# Recorded data:

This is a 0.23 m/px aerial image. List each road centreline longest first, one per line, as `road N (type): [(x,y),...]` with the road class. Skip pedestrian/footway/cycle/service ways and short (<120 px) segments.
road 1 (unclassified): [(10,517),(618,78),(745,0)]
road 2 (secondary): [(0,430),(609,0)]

# Task objective:
Give the full listing above again, exactly as it was presented.

# Task output:
This is a 0.23 m/px aerial image. List each road centreline longest first, one per line, as `road N (type): [(x,y),...]` with the road class. Skip pedestrian/footway/cycle/service ways and short (<120 px) segments.
road 1 (unclassified): [(10,517),(618,78),(745,0)]
road 2 (secondary): [(0,430),(609,0)]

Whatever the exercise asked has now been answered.